### TASK TO CARRY OUT
Read the lines of the data below and retrieve those with "diode".

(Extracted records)
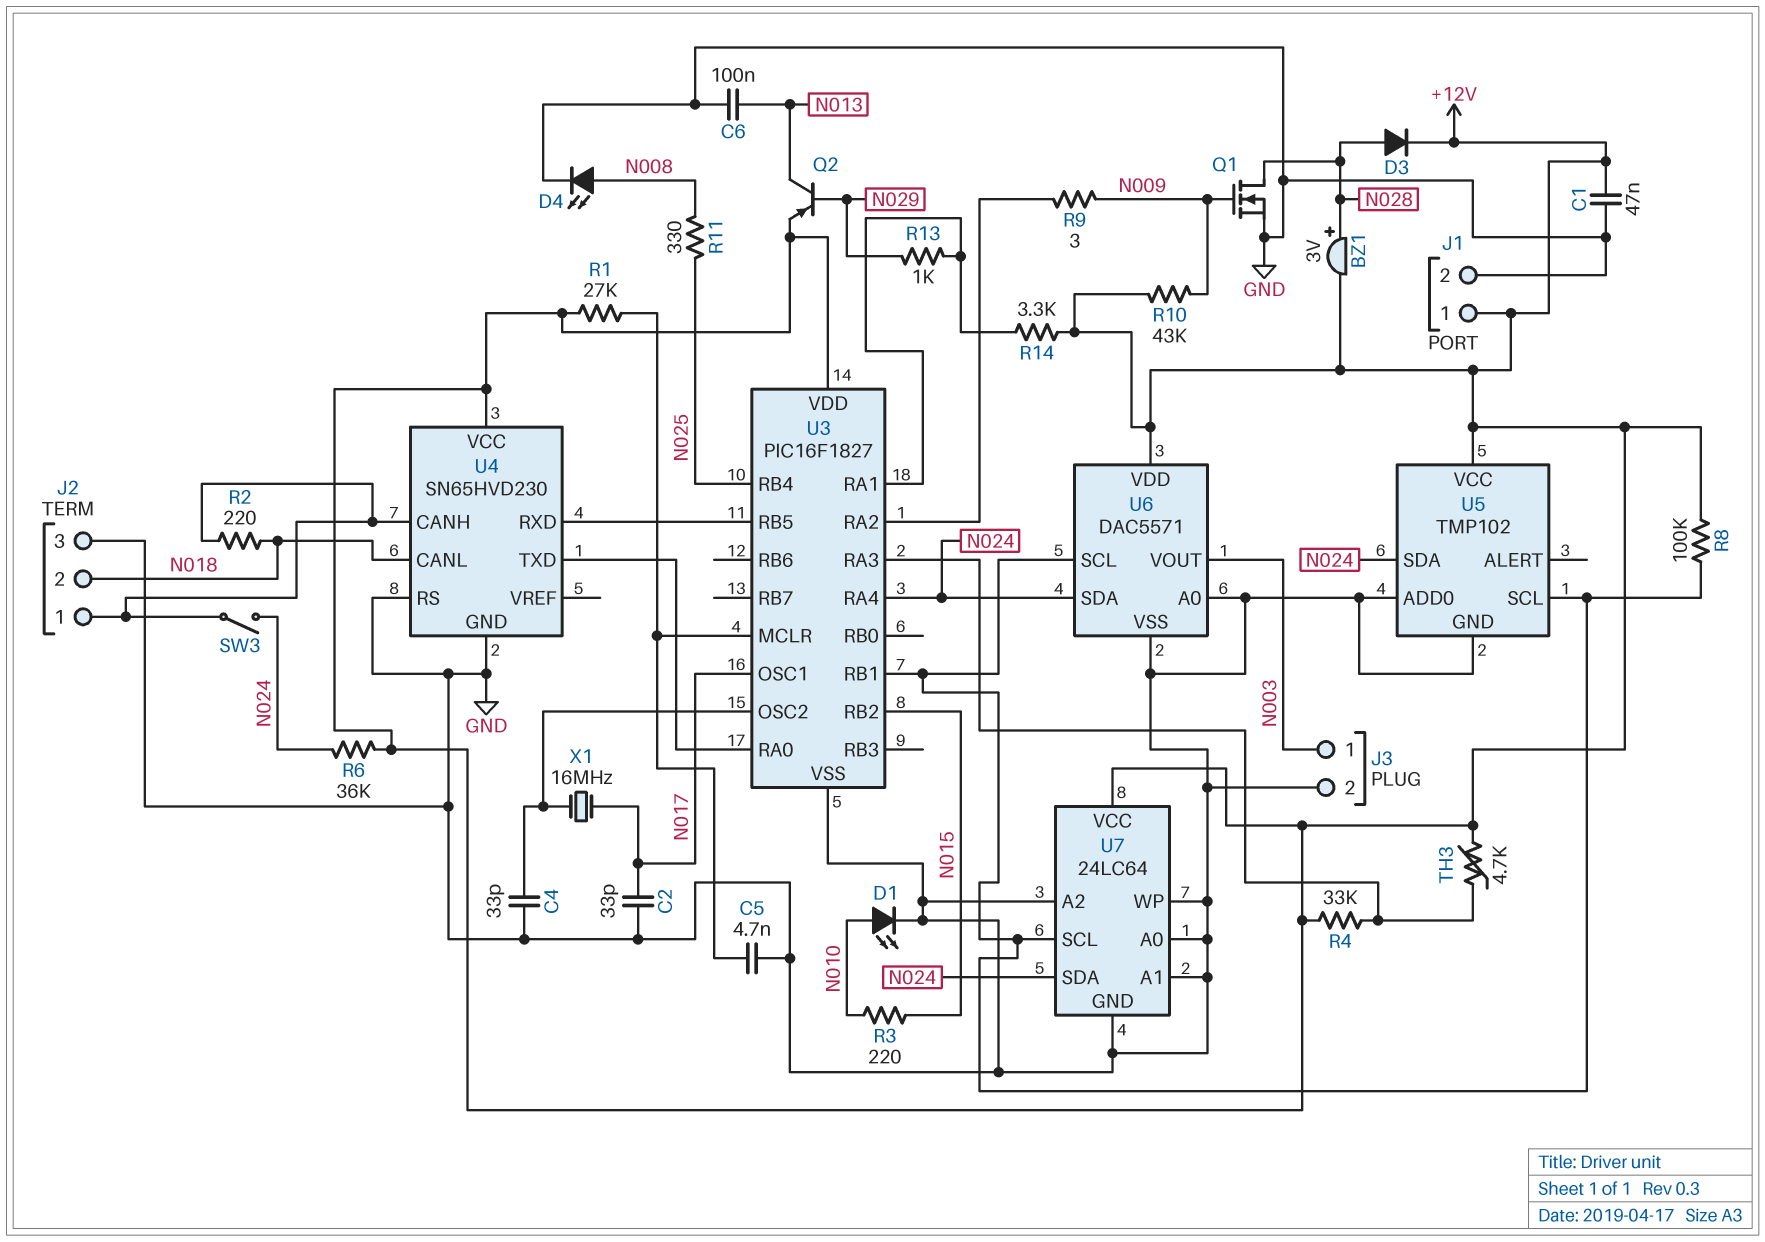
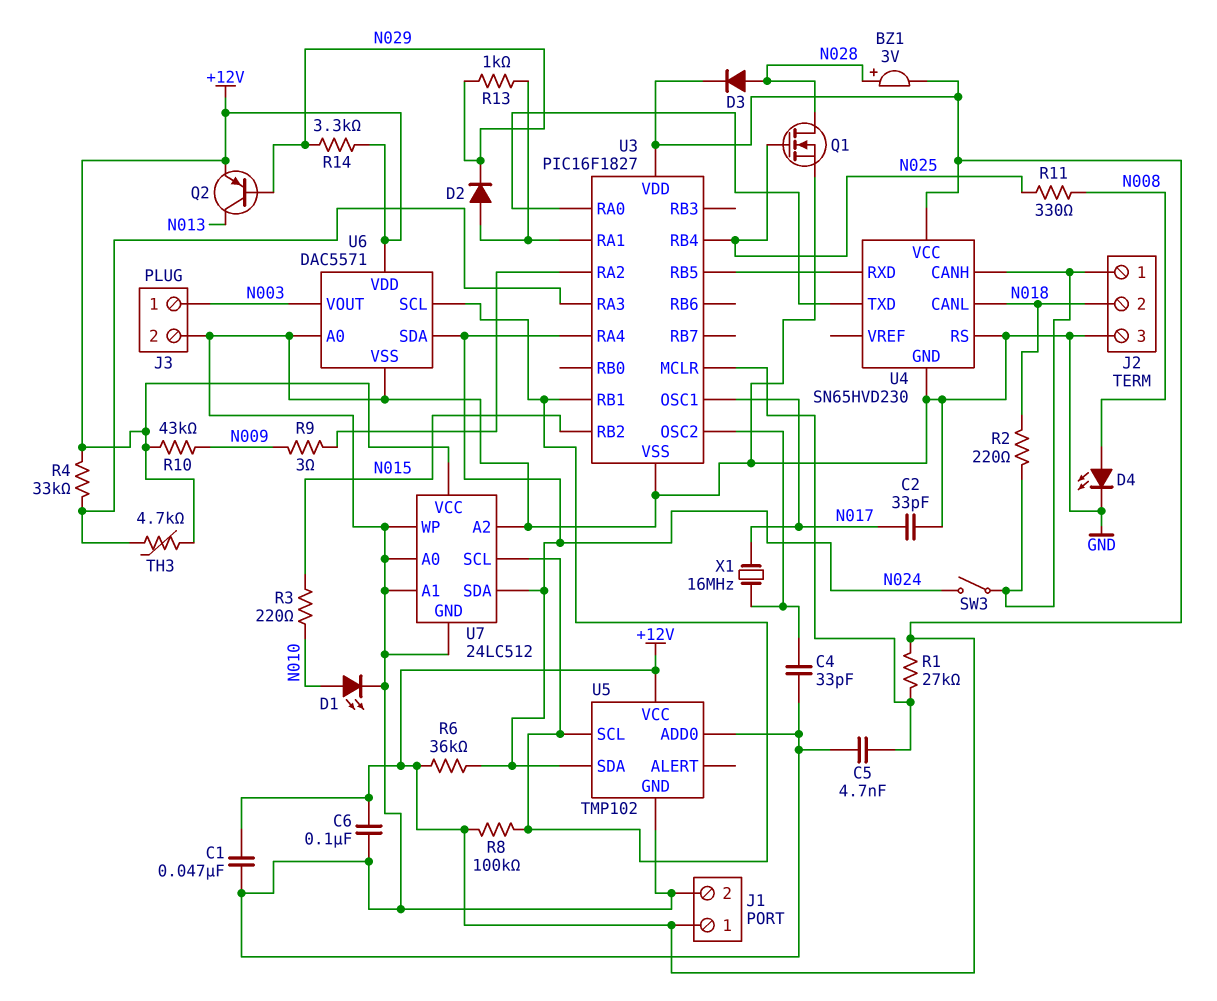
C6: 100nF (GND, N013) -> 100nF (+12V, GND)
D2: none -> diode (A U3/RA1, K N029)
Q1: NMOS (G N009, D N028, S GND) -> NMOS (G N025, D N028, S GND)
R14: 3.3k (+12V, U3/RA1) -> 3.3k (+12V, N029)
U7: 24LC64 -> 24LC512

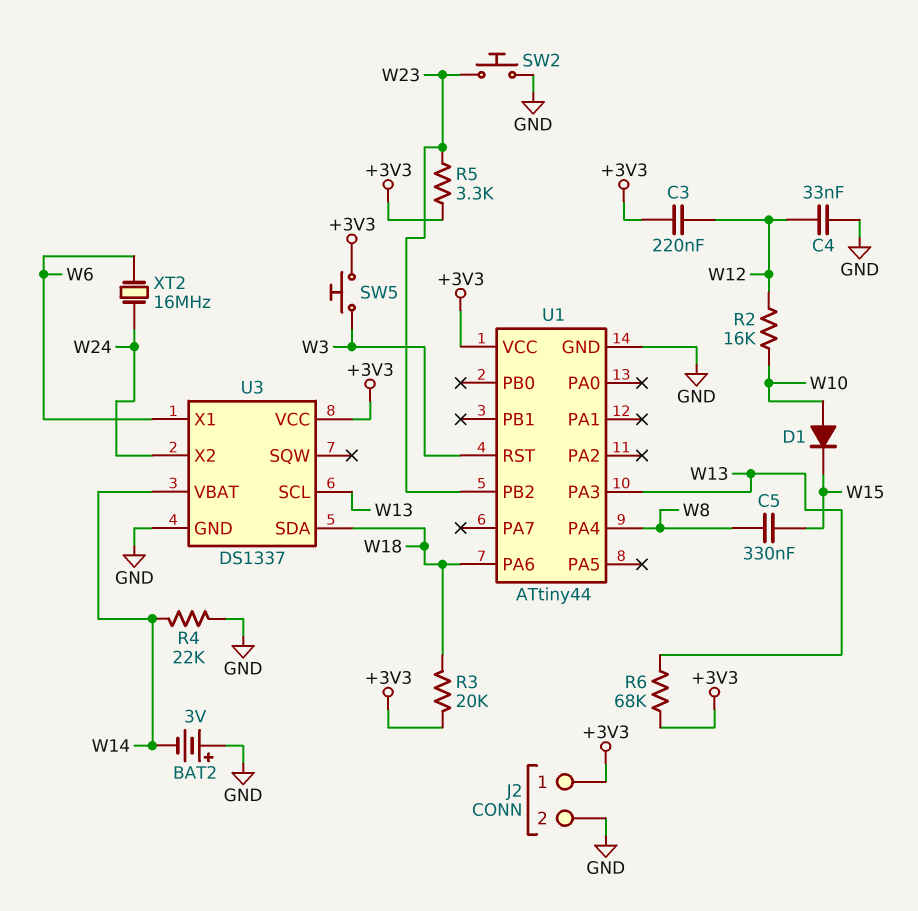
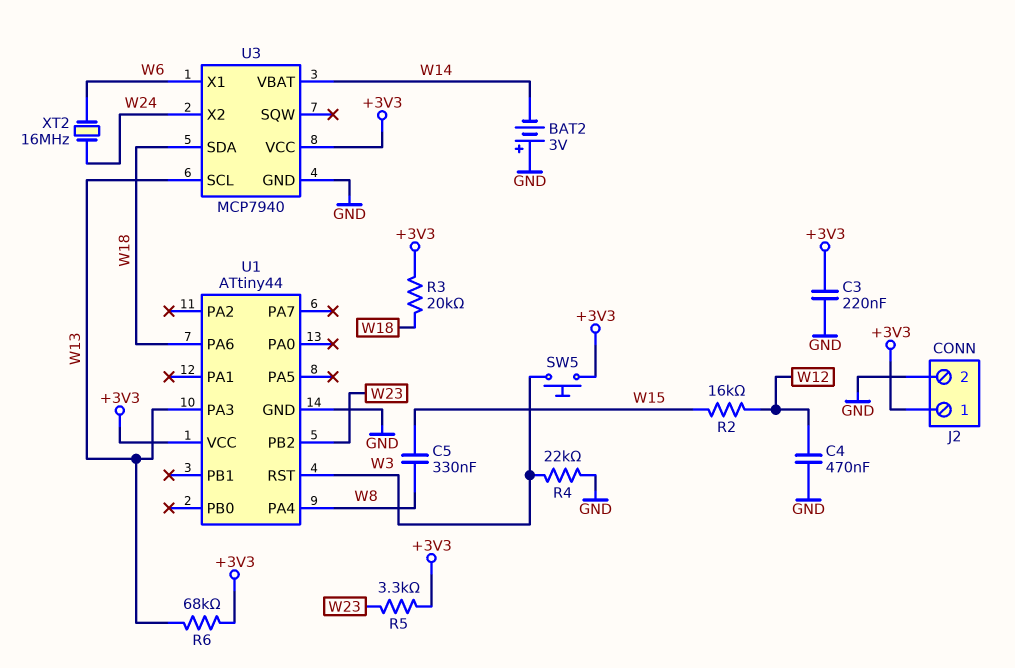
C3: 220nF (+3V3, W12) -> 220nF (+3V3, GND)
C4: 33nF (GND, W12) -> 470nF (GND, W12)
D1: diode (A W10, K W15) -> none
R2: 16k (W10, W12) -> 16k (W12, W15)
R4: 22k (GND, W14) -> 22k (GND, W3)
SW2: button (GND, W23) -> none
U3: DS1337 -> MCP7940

### EXERCISE RESULT
D2: none -> diode (A U3/RA1, K N029)
D1: diode (A W10, K W15) -> none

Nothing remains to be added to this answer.